Problem requirements
When the data below is printed, every line must match exactly and the images must be absent.
Available records: Begin
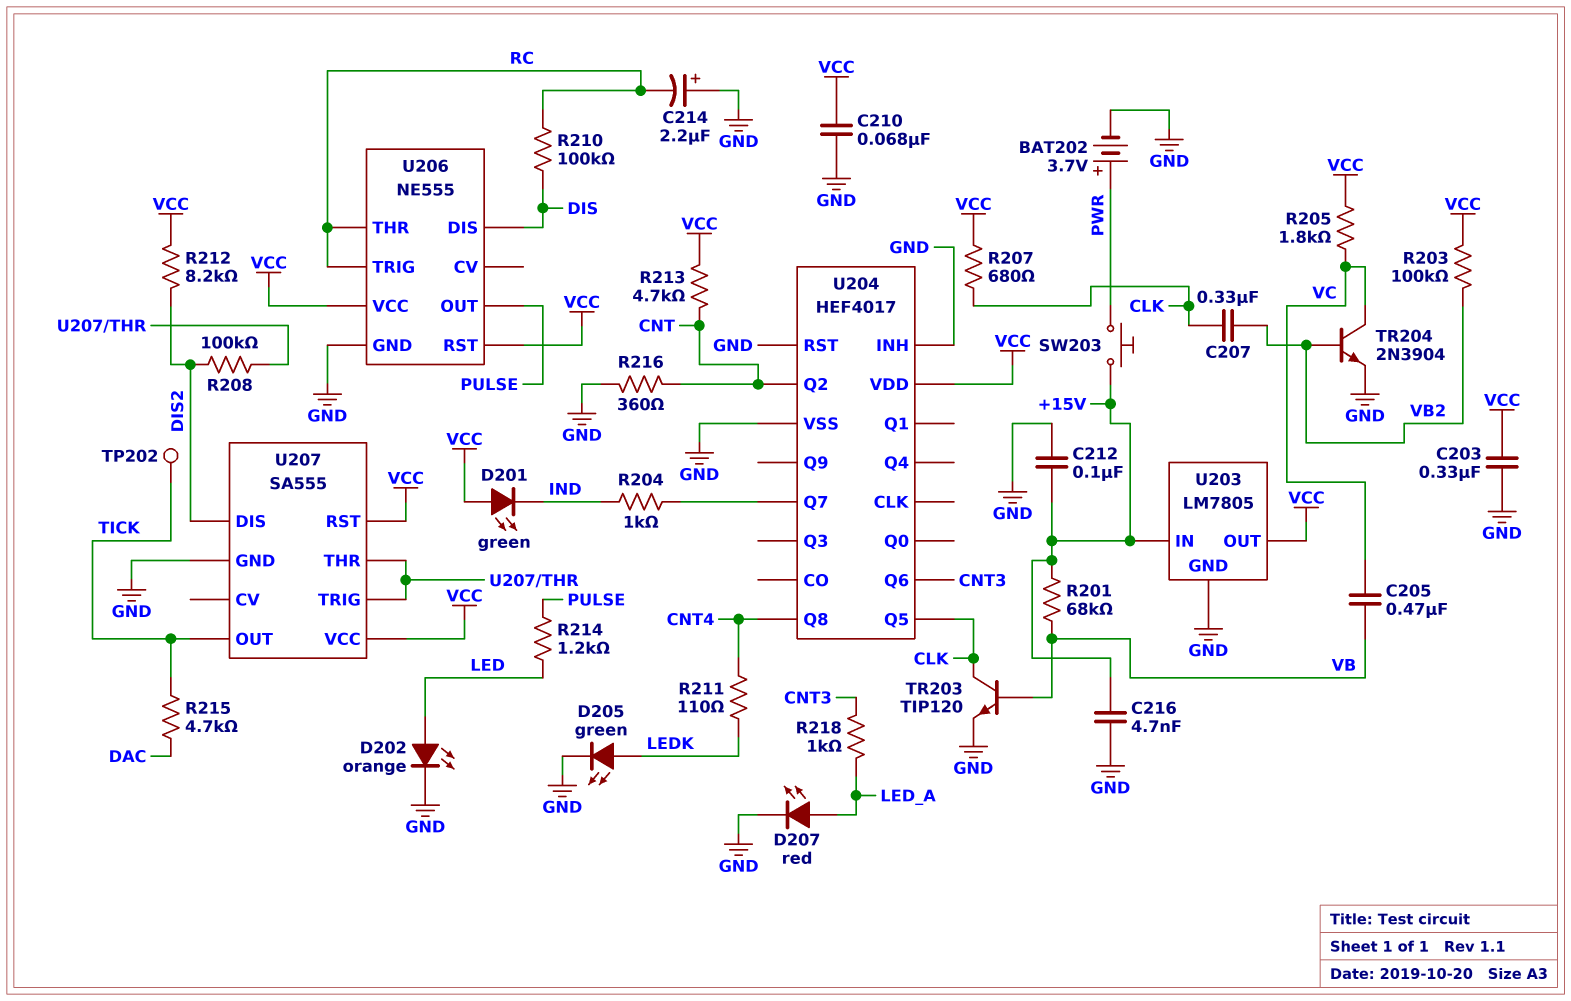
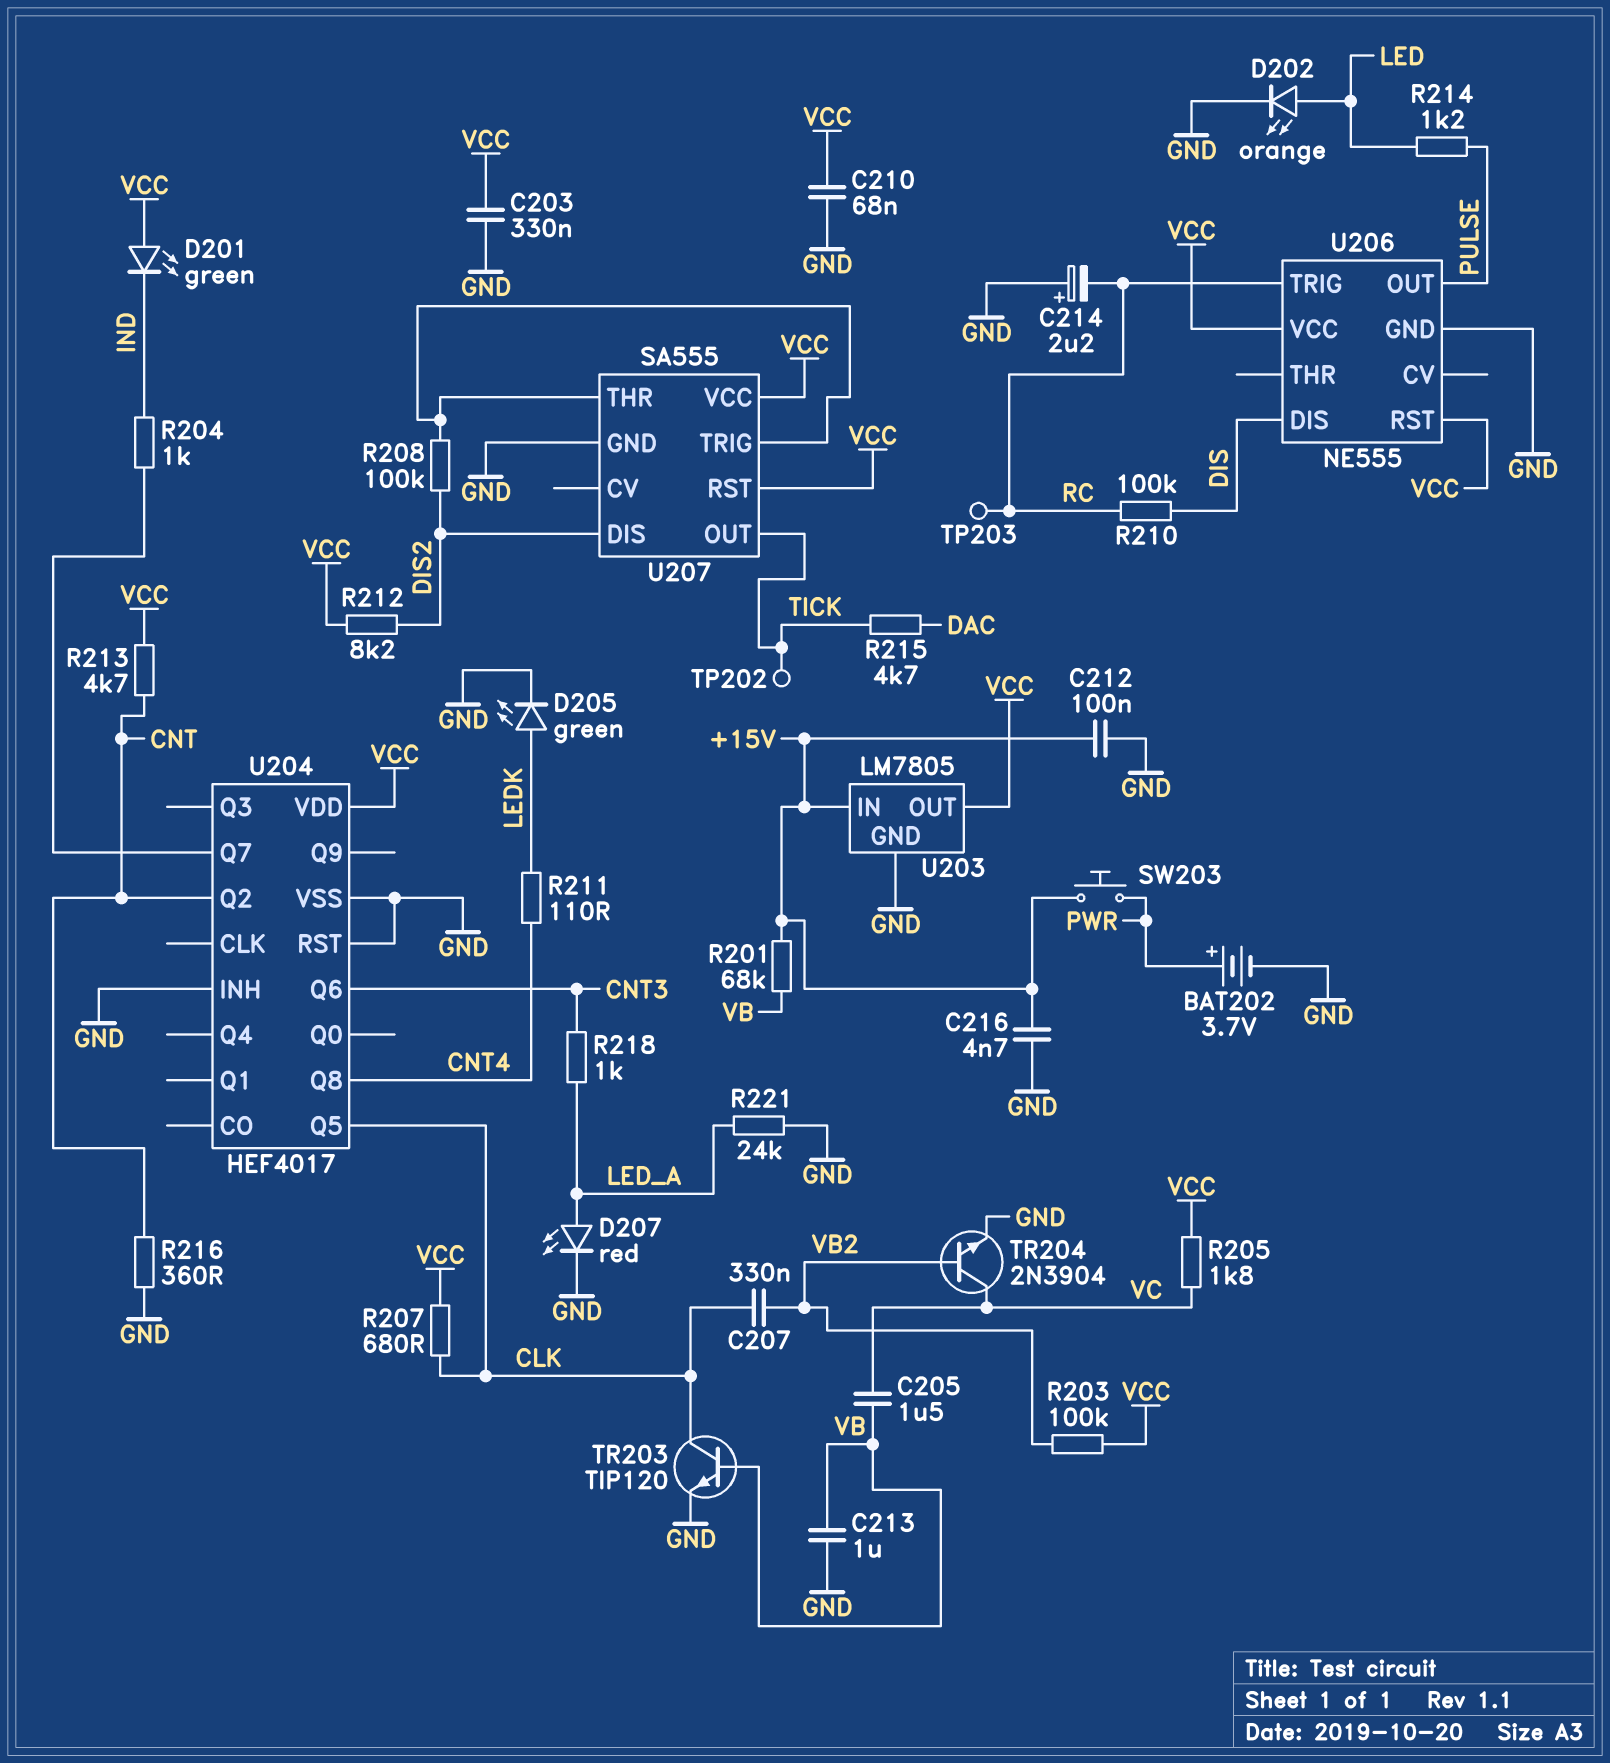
C205: 470nF (VB, VC) -> 1.5uF (VB, VC)
C213: none -> 1uF (GND, VB)
R221: none -> 24k (GND, LED_A)
TP203: none -> test point (RC)
U206 pin THR: RC -> none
Available records: End
Solution for this task
C205: 470nF (VB, VC) -> 1.5uF (VB, VC)
C213: none -> 1uF (GND, VB)
R221: none -> 24k (GND, LED_A)
TP203: none -> test point (RC)
U206 pin THR: RC -> none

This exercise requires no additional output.